DESCRIPTION OF THE TASK: In the entries below, every line that contains "plus" must be located and copied.

GIVEN INFORMATION:
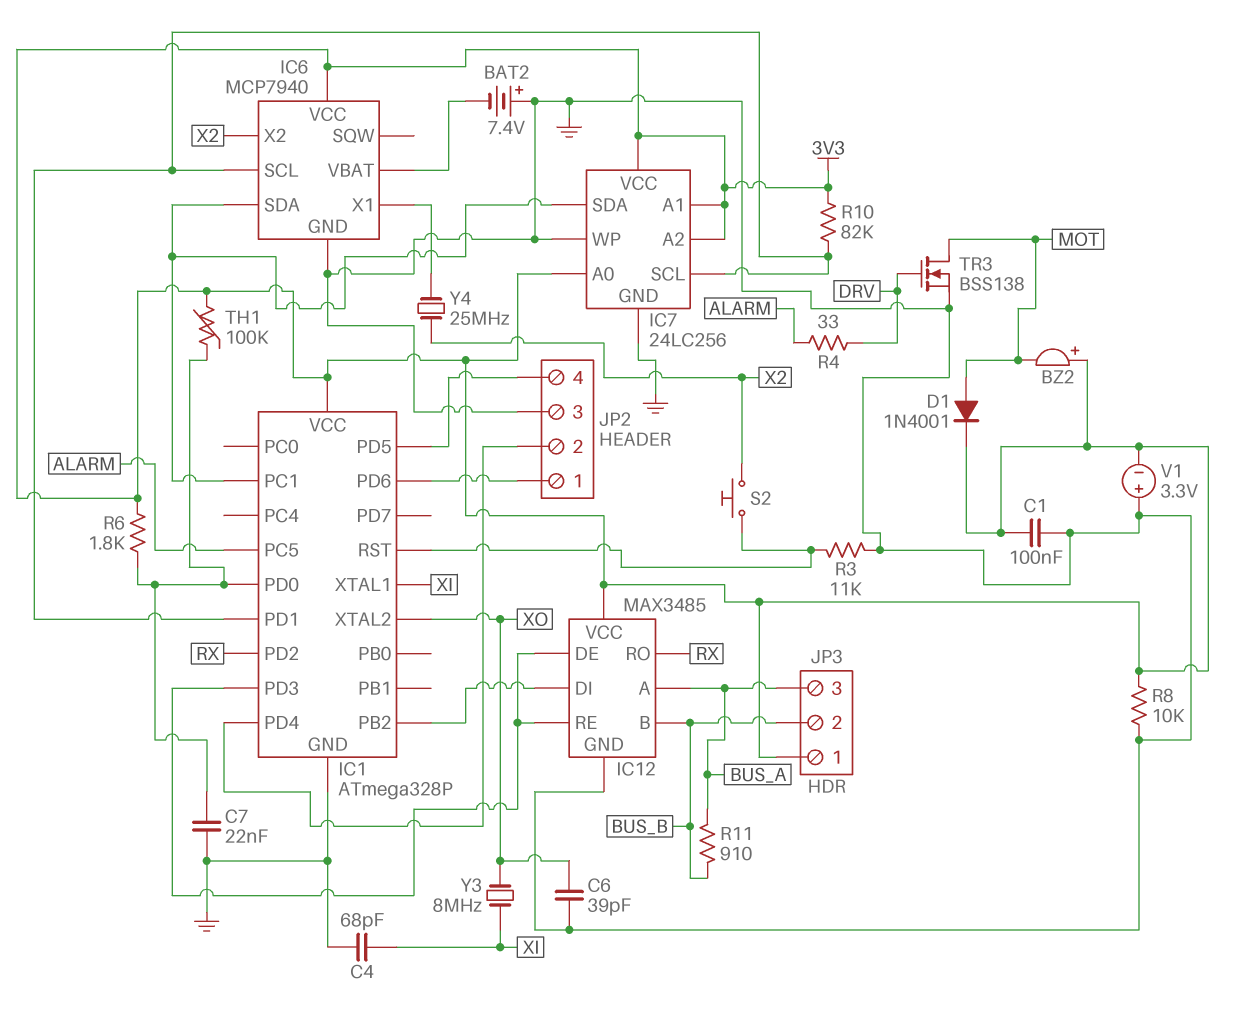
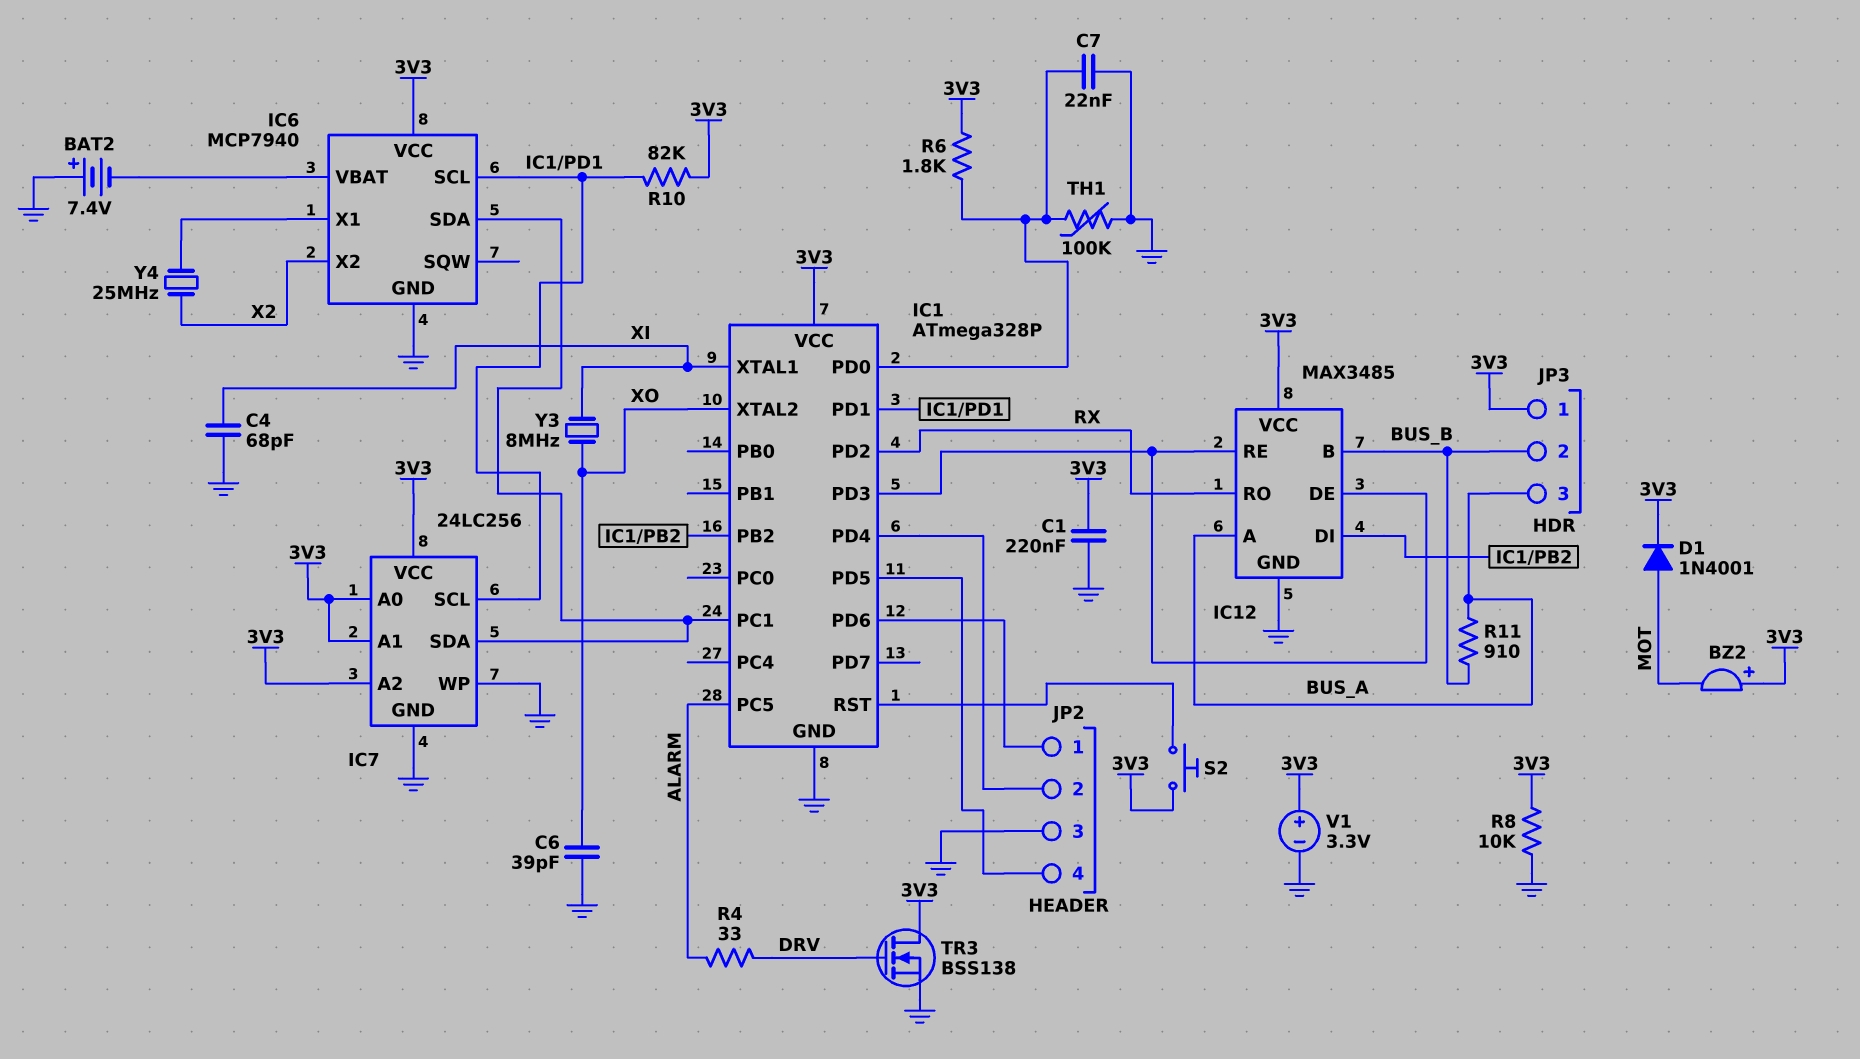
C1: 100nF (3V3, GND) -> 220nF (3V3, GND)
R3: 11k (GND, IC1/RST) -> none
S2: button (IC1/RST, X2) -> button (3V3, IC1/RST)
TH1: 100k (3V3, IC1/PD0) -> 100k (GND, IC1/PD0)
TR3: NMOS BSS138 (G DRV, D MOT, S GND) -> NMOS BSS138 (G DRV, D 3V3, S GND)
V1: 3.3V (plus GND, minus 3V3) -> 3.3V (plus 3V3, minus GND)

---

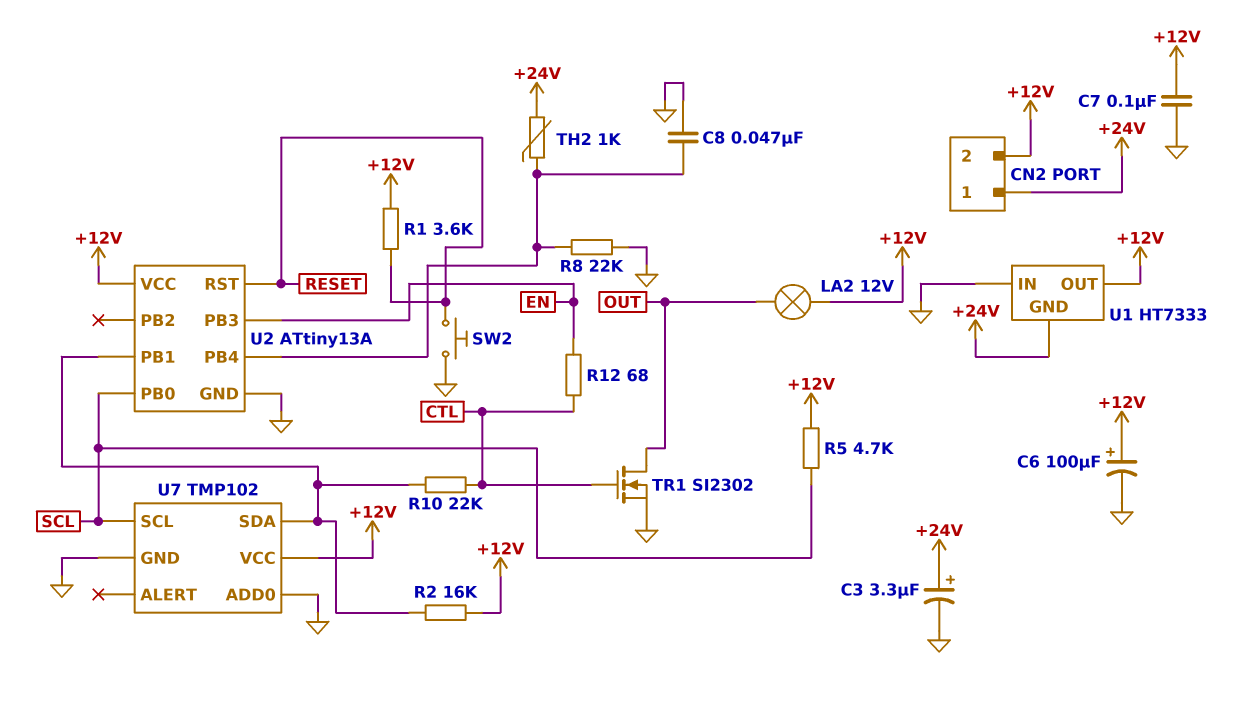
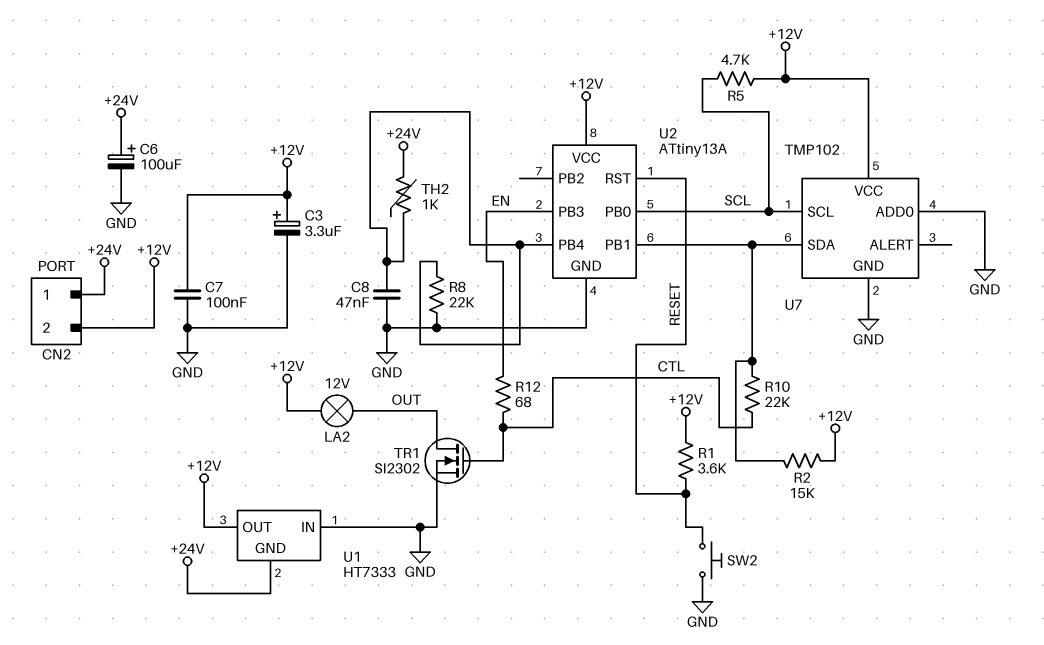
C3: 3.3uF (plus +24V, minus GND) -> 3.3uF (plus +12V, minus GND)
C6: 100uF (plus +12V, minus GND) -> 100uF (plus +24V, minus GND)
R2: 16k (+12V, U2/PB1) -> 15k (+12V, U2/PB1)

...

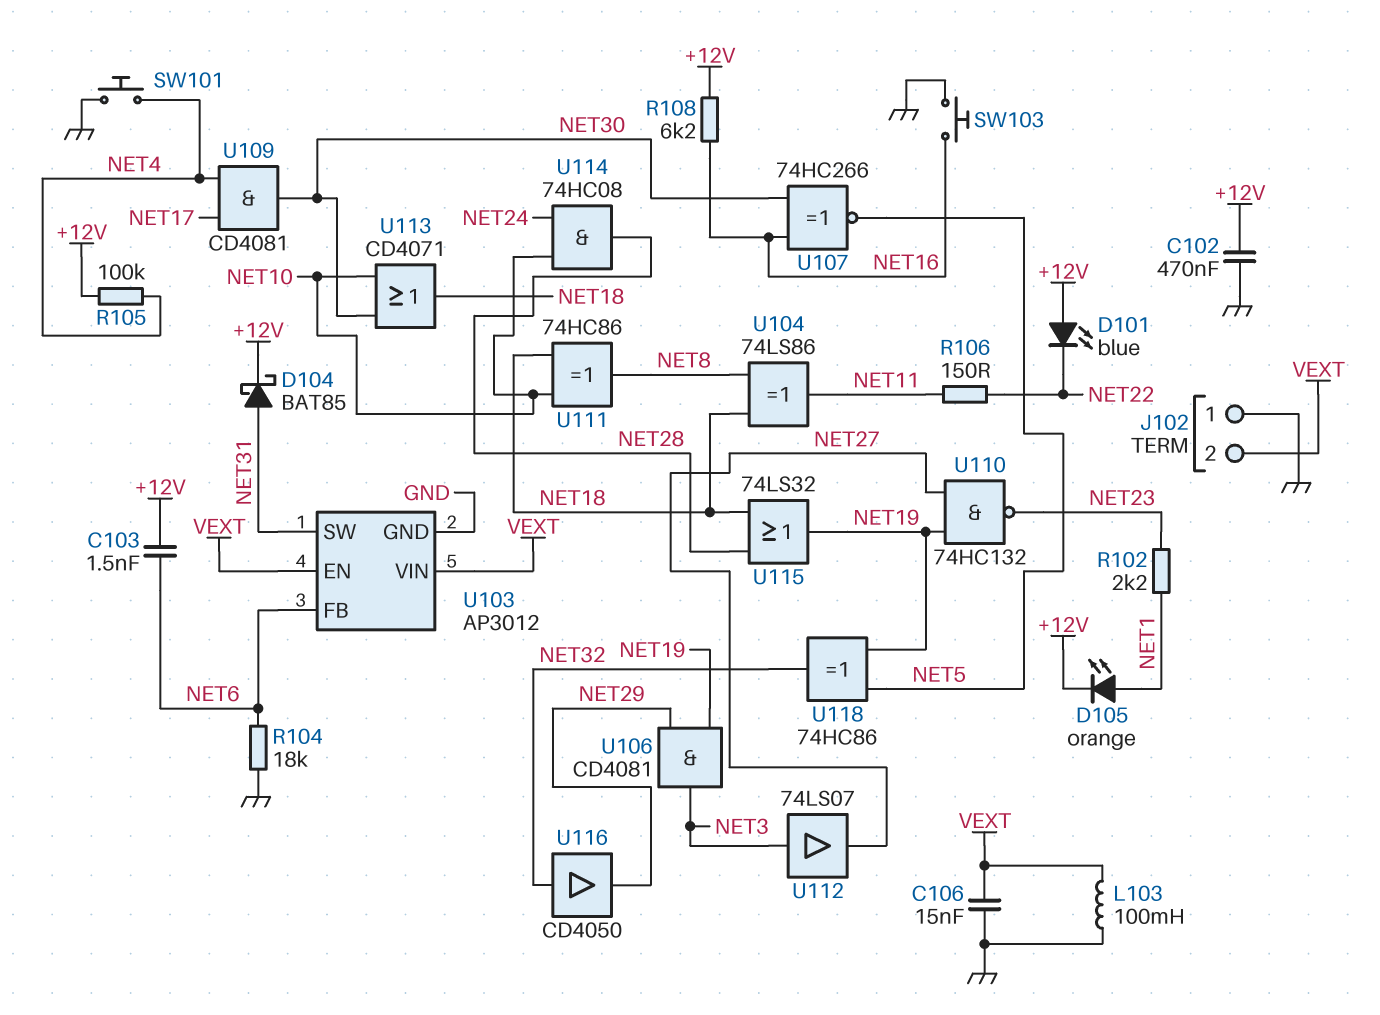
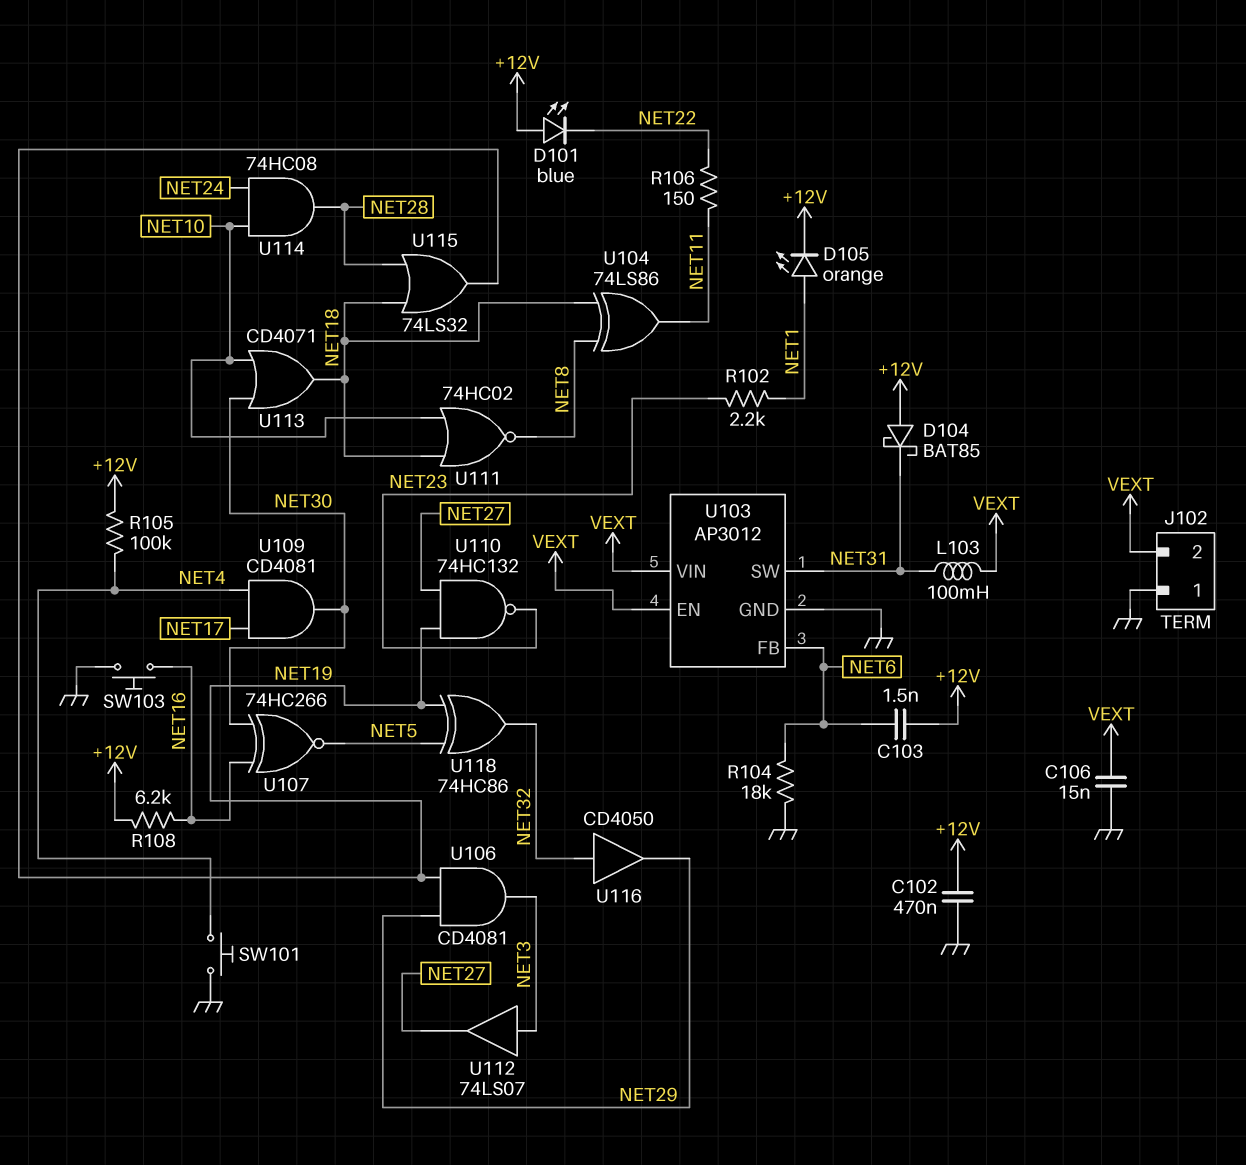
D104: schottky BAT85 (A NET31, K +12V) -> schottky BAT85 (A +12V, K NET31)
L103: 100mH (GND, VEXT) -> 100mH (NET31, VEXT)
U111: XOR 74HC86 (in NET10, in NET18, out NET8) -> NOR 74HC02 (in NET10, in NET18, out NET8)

RESPONSE TO THE TASK:
V1: 3.3V (plus GND, minus 3V3) -> 3.3V (plus 3V3, minus GND)
C3: 3.3uF (plus +24V, minus GND) -> 3.3uF (plus +12V, minus GND)
C6: 100uF (plus +12V, minus GND) -> 100uF (plus +24V, minus GND)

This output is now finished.